* Exercise prompt:
Leaving pictures aside, set down each line exactly, from the first line of the data to the line with "(298, 257) = (258, 180): grey", both included.

==============================

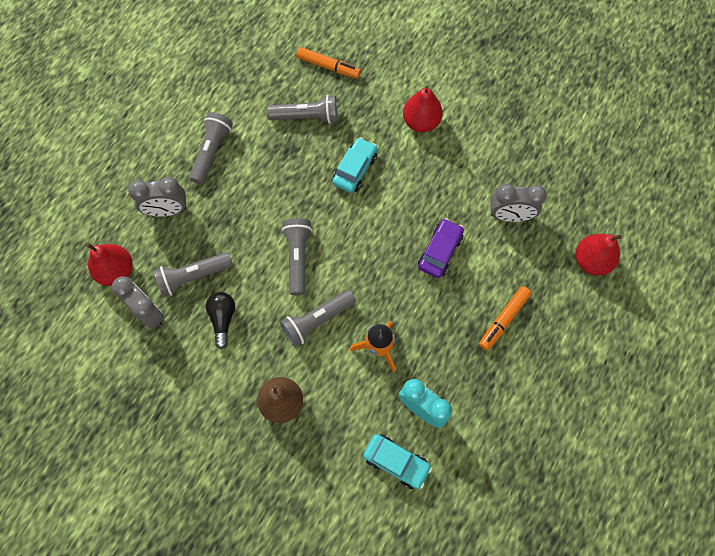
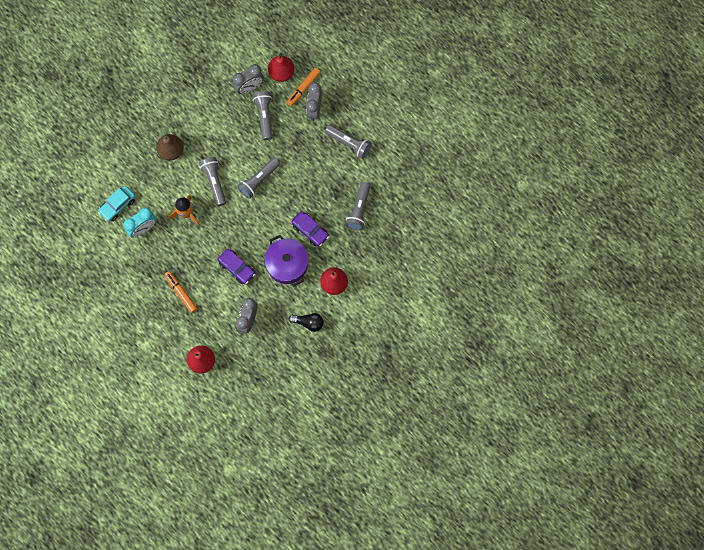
camera: 105 degrees right, 5 degrees up
(223, 319) = (232, 128): black light bulb -> black light bulb (308, 322)
(298, 257) = (258, 180): grey flashlight -> grey flashlight turned 120 degrees clockwise
(328, 67) = (395, 233): orange marker -> orange marker (303, 88)
(355, 169) = (310, 230): turquoise car -> purple car
(413, 186) = (287, 264): none -> purple pot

==============================

* Result:
camera: 105 degrees right, 5 degrees up
(223, 319) = (232, 128): black light bulb -> black light bulb (308, 322)
(298, 257) = (258, 180): grey flashlight -> grey flashlight turned 120 degrees clockwise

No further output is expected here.